In the listing below, find each line with the string "niebieski" and return it.

============

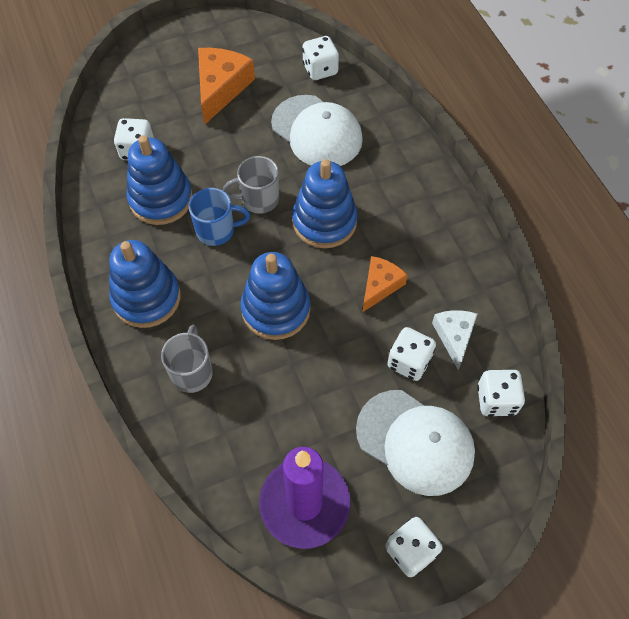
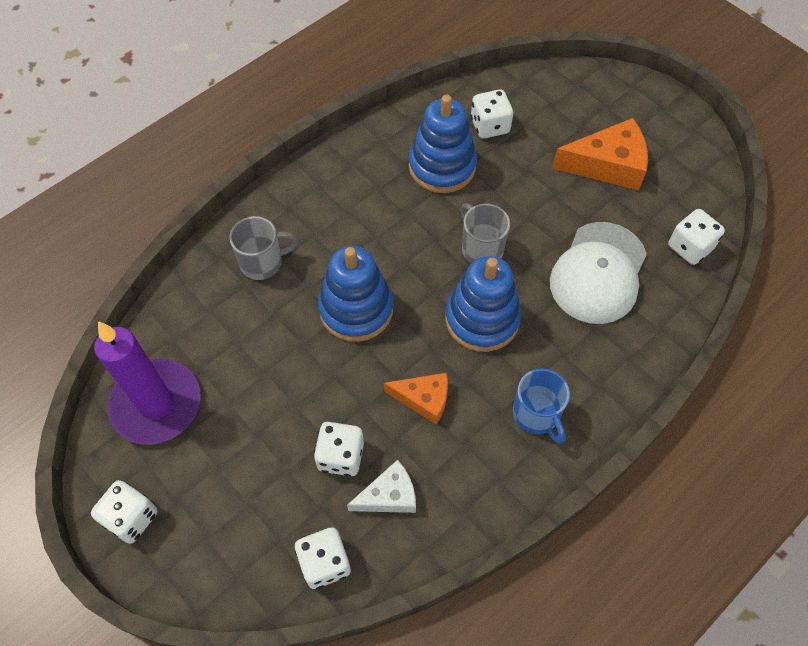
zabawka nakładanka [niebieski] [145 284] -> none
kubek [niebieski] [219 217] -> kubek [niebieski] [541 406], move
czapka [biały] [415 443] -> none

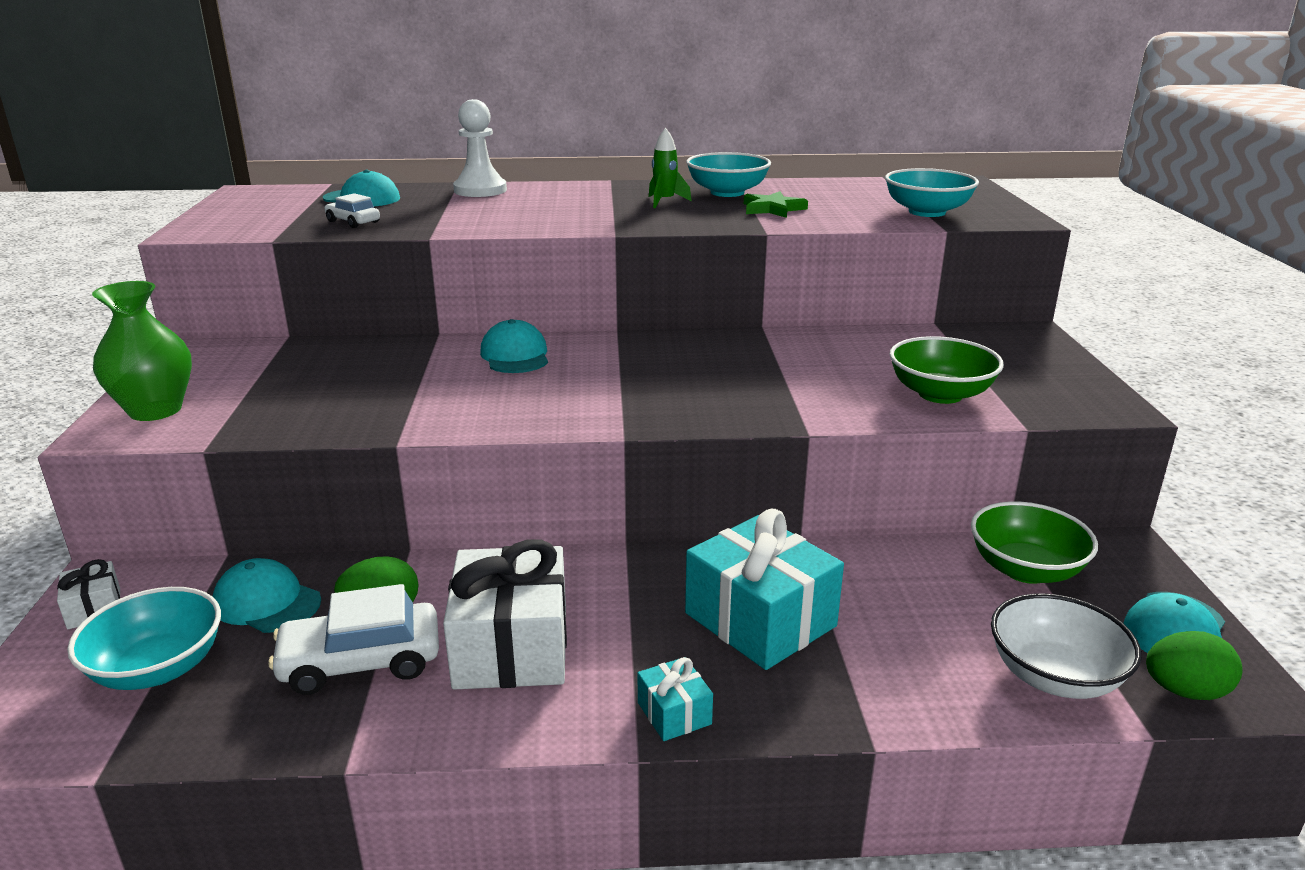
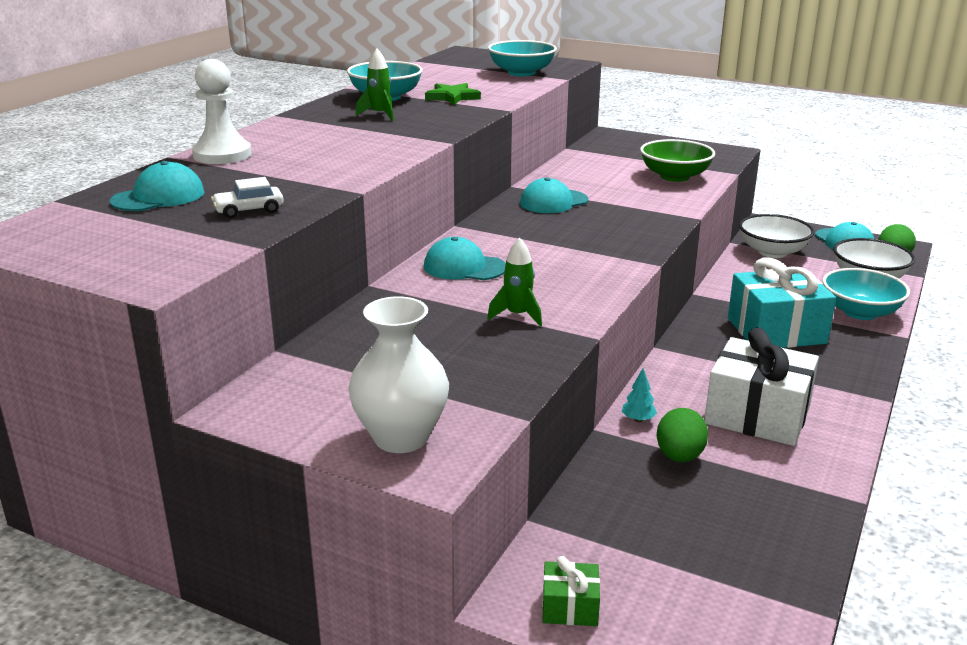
prezent [biały] [88 594] -> prezent [zielony] [571 591]
miska [turkusowy] [144 638] -> miska [turkusowy] [866 294], move
wazon [zielony] [142 351] -> wazon [biały] [398 374]
czapka [turkusowy] [267 595] -> czapka [turkusowy] [554 195], move
samochód [biały] [353 639] -> none
prezent [turkusowy] [675 699] -> none
miska [zielony] [1034 542] -> miska [biały] [776 236]
none -> rakieta [zielony] [514 282]
none -> drzewko [turkusowy] [639 395]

============

## SOLVED PROBLEM
zabawka nakładanka [niebieski] [145 284] -> none
kubek [niebieski] [219 217] -> kubek [niebieski] [541 406], move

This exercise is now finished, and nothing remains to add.